SHORT EXERCISE: Please show every line of the listing below that contains the string "none", copying each such line in full.

A block of data:
###

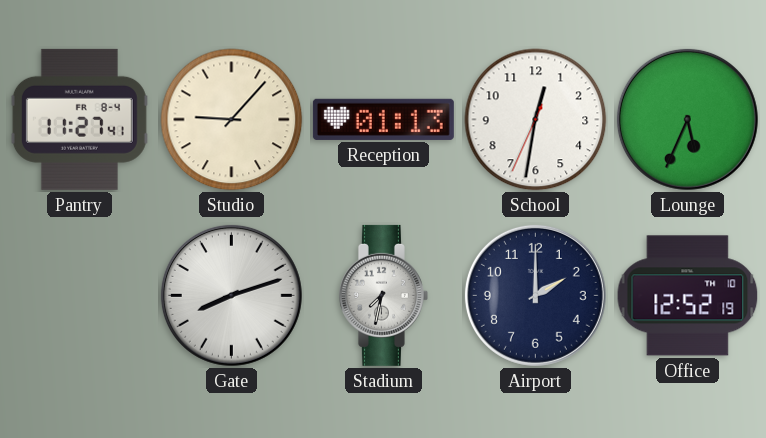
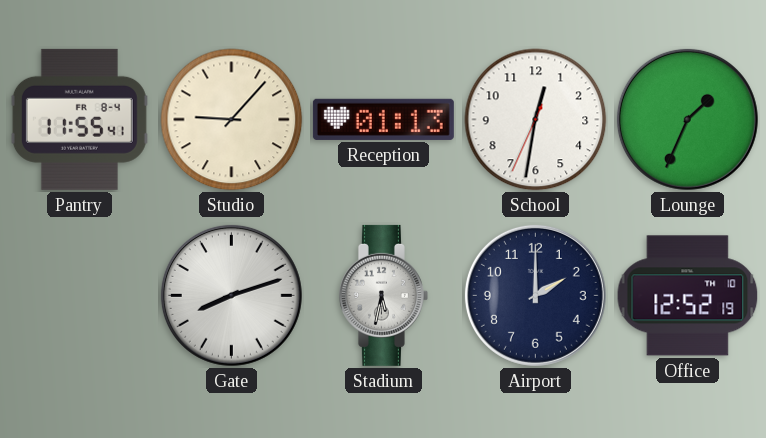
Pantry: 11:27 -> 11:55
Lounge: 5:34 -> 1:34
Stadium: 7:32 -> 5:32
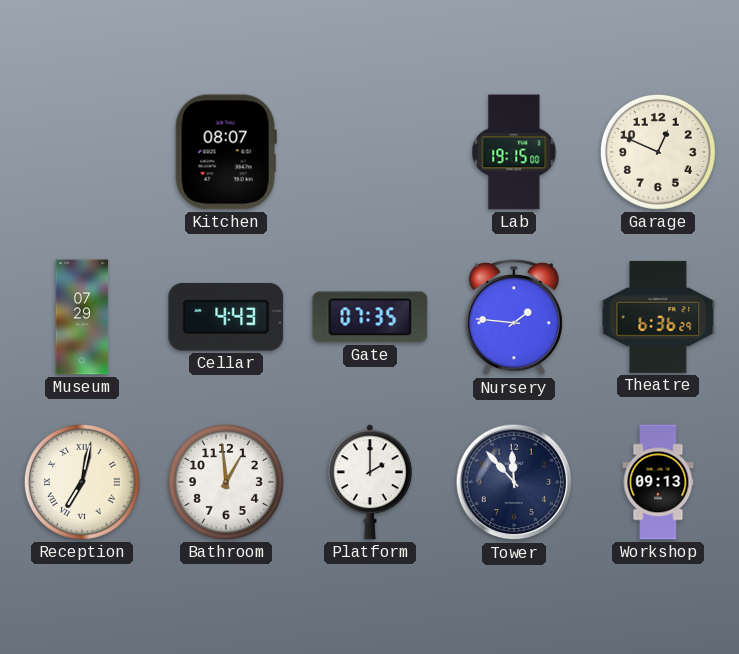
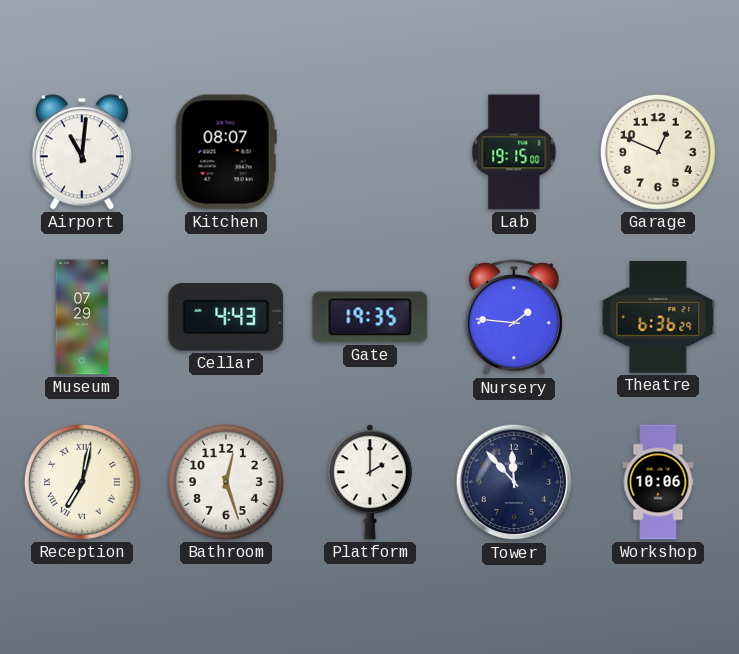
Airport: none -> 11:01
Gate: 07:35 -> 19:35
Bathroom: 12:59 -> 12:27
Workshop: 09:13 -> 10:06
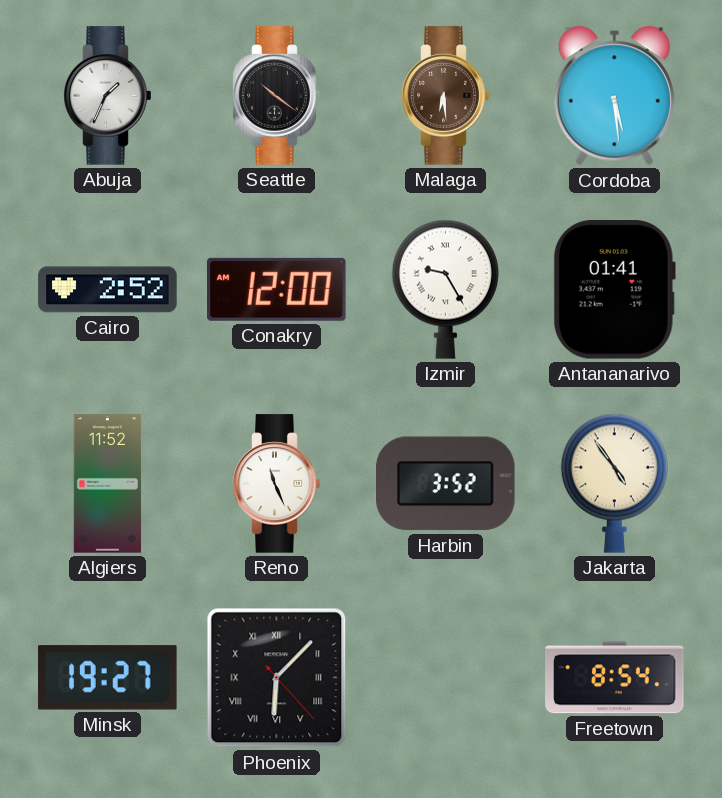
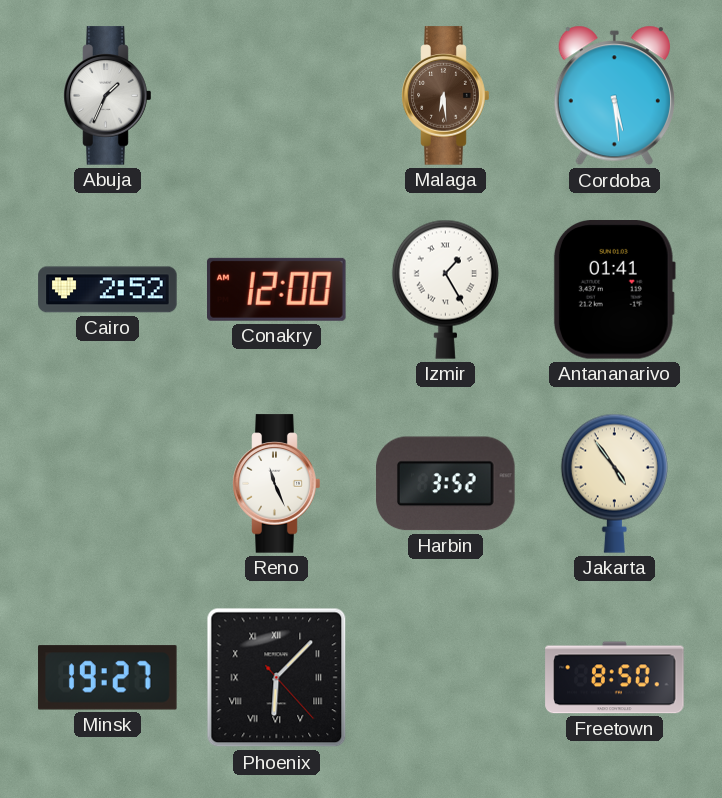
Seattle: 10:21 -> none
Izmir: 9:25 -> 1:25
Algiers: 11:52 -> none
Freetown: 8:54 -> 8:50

###

RESULT OF THIS EXERCISE:
Airport: none -> 11:01
Seattle: 10:21 -> none
Algiers: 11:52 -> none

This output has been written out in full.